(EXERCISE INPUTS begins)

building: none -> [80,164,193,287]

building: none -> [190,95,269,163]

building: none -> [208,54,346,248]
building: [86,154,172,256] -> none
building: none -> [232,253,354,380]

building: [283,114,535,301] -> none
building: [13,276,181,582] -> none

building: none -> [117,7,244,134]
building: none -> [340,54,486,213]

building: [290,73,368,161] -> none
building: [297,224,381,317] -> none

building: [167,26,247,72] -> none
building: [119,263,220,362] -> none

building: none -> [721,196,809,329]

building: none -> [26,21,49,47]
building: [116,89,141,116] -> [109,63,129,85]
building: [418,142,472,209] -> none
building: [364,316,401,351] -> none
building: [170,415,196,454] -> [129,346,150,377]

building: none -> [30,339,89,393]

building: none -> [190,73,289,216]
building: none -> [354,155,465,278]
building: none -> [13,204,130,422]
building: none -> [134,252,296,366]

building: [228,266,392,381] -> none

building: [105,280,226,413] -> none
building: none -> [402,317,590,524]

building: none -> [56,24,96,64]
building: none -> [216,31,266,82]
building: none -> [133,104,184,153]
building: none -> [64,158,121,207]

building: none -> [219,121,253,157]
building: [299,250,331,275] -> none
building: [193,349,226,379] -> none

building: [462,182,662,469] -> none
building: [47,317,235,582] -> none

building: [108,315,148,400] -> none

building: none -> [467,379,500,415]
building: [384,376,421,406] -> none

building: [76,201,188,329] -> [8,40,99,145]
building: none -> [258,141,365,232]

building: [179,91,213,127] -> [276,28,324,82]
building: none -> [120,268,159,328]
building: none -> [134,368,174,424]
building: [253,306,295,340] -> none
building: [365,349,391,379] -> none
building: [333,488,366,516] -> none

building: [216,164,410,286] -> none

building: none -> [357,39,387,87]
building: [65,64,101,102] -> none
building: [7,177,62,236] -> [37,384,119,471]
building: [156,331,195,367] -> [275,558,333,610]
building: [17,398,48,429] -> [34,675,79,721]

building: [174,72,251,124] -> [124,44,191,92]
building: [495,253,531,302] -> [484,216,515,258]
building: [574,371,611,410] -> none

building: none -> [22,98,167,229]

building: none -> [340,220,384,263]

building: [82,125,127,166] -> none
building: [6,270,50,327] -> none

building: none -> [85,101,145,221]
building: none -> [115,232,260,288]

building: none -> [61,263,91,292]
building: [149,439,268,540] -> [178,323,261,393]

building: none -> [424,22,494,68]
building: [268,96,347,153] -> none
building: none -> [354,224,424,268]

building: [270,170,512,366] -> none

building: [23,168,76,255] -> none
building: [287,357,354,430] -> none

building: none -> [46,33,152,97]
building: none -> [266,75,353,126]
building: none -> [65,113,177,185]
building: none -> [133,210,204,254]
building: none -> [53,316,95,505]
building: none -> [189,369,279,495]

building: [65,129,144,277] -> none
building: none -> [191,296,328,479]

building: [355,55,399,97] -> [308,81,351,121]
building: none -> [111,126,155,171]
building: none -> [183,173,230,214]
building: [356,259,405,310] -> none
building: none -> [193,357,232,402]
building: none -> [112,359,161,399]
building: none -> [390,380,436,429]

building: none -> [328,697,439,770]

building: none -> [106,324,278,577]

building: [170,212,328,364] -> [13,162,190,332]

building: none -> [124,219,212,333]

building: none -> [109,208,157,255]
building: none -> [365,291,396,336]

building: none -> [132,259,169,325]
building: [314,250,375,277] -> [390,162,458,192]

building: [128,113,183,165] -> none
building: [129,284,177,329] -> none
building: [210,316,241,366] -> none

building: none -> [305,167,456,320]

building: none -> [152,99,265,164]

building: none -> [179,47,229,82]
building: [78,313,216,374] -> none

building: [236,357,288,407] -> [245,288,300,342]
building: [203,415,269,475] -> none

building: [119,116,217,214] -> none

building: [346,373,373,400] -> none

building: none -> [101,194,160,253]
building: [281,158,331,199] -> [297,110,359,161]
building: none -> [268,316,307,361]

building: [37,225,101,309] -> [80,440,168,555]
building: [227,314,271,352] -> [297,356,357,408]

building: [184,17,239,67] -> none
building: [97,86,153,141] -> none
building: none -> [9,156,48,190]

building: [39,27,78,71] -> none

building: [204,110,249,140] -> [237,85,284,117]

(EXERCISE INPUTS ends)

TASK TO CARRY OUT =>
Without altering a single word, transcribe the entries above.

TASK ANSWER =>
building: none -> [80,164,193,287]

building: none -> [190,95,269,163]

building: none -> [208,54,346,248]
building: [86,154,172,256] -> none
building: none -> [232,253,354,380]

building: [283,114,535,301] -> none
building: [13,276,181,582] -> none

building: none -> [117,7,244,134]
building: none -> [340,54,486,213]

building: [290,73,368,161] -> none
building: [297,224,381,317] -> none

building: [167,26,247,72] -> none
building: [119,263,220,362] -> none

building: none -> [721,196,809,329]

building: none -> [26,21,49,47]
building: [116,89,141,116] -> [109,63,129,85]
building: [418,142,472,209] -> none
building: [364,316,401,351] -> none
building: [170,415,196,454] -> [129,346,150,377]

building: none -> [30,339,89,393]

building: none -> [190,73,289,216]
building: none -> [354,155,465,278]
building: none -> [13,204,130,422]
building: none -> [134,252,296,366]

building: [228,266,392,381] -> none

building: [105,280,226,413] -> none
building: none -> [402,317,590,524]

building: none -> [56,24,96,64]
building: none -> [216,31,266,82]
building: none -> [133,104,184,153]
building: none -> [64,158,121,207]

building: none -> [219,121,253,157]
building: [299,250,331,275] -> none
building: [193,349,226,379] -> none

building: [462,182,662,469] -> none
building: [47,317,235,582] -> none

building: [108,315,148,400] -> none

building: none -> [467,379,500,415]
building: [384,376,421,406] -> none

building: [76,201,188,329] -> [8,40,99,145]
building: none -> [258,141,365,232]

building: [179,91,213,127] -> [276,28,324,82]
building: none -> [120,268,159,328]
building: none -> [134,368,174,424]
building: [253,306,295,340] -> none
building: [365,349,391,379] -> none
building: [333,488,366,516] -> none

building: [216,164,410,286] -> none

building: none -> [357,39,387,87]
building: [65,64,101,102] -> none
building: [7,177,62,236] -> [37,384,119,471]
building: [156,331,195,367] -> [275,558,333,610]
building: [17,398,48,429] -> [34,675,79,721]

building: [174,72,251,124] -> [124,44,191,92]
building: [495,253,531,302] -> [484,216,515,258]
building: [574,371,611,410] -> none

building: none -> [22,98,167,229]

building: none -> [340,220,384,263]

building: [82,125,127,166] -> none
building: [6,270,50,327] -> none

building: none -> [85,101,145,221]
building: none -> [115,232,260,288]

building: none -> [61,263,91,292]
building: [149,439,268,540] -> [178,323,261,393]

building: none -> [424,22,494,68]
building: [268,96,347,153] -> none
building: none -> [354,224,424,268]

building: [270,170,512,366] -> none

building: [23,168,76,255] -> none
building: [287,357,354,430] -> none

building: none -> [46,33,152,97]
building: none -> [266,75,353,126]
building: none -> [65,113,177,185]
building: none -> [133,210,204,254]
building: none -> [53,316,95,505]
building: none -> [189,369,279,495]

building: [65,129,144,277] -> none
building: none -> [191,296,328,479]

building: [355,55,399,97] -> [308,81,351,121]
building: none -> [111,126,155,171]
building: none -> [183,173,230,214]
building: [356,259,405,310] -> none
building: none -> [193,357,232,402]
building: none -> [112,359,161,399]
building: none -> [390,380,436,429]

building: none -> [328,697,439,770]

building: none -> [106,324,278,577]

building: [170,212,328,364] -> [13,162,190,332]

building: none -> [124,219,212,333]

building: none -> [109,208,157,255]
building: none -> [365,291,396,336]

building: none -> [132,259,169,325]
building: [314,250,375,277] -> [390,162,458,192]

building: [128,113,183,165] -> none
building: [129,284,177,329] -> none
building: [210,316,241,366] -> none

building: none -> [305,167,456,320]

building: none -> [152,99,265,164]

building: none -> [179,47,229,82]
building: [78,313,216,374] -> none

building: [236,357,288,407] -> [245,288,300,342]
building: [203,415,269,475] -> none

building: [119,116,217,214] -> none

building: [346,373,373,400] -> none

building: none -> [101,194,160,253]
building: [281,158,331,199] -> [297,110,359,161]
building: none -> [268,316,307,361]

building: [37,225,101,309] -> [80,440,168,555]
building: [227,314,271,352] -> [297,356,357,408]

building: [184,17,239,67] -> none
building: [97,86,153,141] -> none
building: none -> [9,156,48,190]

building: [39,27,78,71] -> none

building: [204,110,249,140] -> [237,85,284,117]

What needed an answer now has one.